### Material provided
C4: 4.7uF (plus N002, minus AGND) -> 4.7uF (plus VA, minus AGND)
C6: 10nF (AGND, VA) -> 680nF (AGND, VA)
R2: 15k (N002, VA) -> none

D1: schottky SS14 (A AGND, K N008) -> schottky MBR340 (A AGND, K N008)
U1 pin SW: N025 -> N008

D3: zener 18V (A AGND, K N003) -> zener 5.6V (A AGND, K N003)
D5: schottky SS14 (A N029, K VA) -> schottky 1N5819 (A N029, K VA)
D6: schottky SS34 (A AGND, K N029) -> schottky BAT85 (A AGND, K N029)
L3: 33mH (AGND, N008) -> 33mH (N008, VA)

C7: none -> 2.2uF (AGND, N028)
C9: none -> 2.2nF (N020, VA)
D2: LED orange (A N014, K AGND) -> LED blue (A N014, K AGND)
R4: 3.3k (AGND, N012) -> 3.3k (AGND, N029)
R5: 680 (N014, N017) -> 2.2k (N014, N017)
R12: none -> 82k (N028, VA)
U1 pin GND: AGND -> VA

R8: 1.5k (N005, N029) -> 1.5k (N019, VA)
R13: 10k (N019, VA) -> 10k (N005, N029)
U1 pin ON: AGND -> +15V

### Task statement
Looking at the material above, work out how many lines have the word "AGND" in them. Answer with that number alone.

### Solved exercise
11